Collection entries
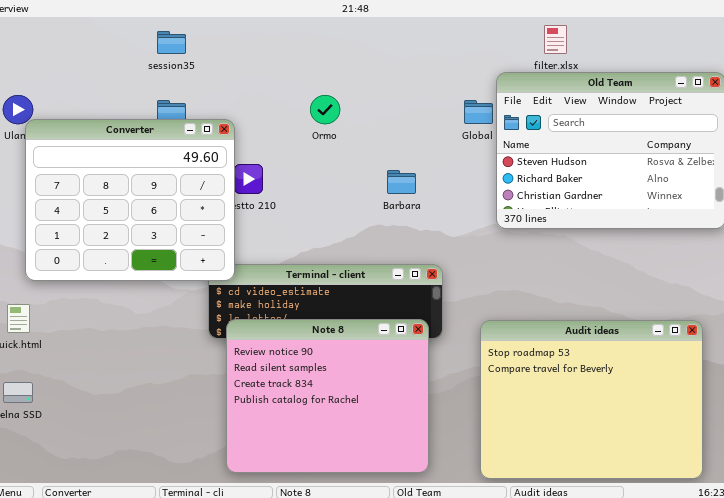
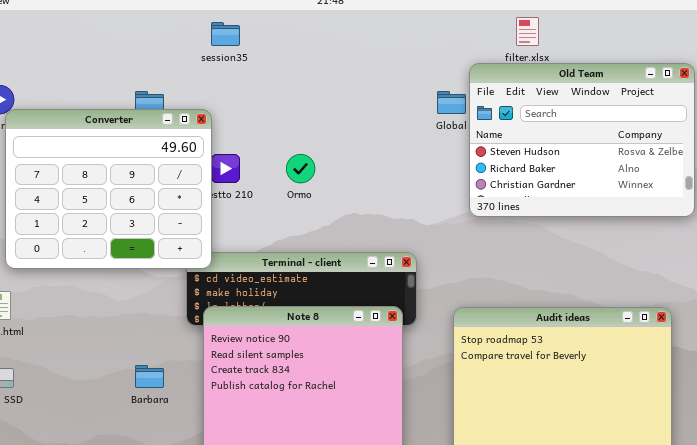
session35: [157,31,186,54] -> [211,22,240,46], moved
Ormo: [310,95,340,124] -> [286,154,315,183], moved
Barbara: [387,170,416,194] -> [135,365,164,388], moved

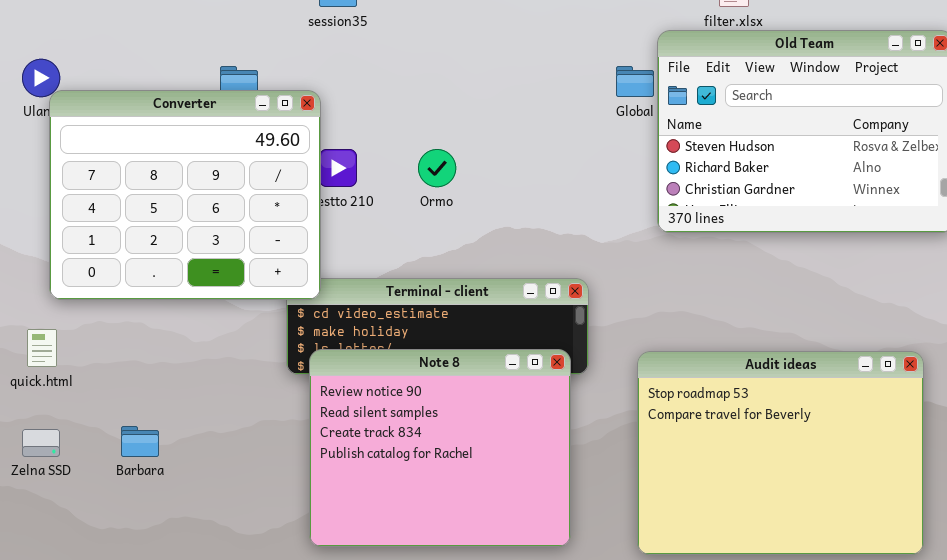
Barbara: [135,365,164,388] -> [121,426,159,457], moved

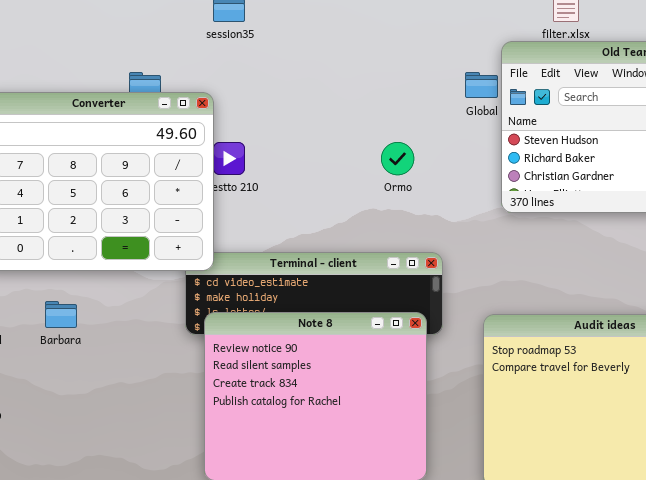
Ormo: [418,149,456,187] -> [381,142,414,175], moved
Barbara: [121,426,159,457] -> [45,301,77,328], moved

Assignment
Starting at the line that holds "Ormo: [418,149,456,187] ->", retype each line exactly through the end of the entries, both ends included.

Answer area
Ormo: [418,149,456,187] -> [381,142,414,175], moved
Barbara: [121,426,159,457] -> [45,301,77,328], moved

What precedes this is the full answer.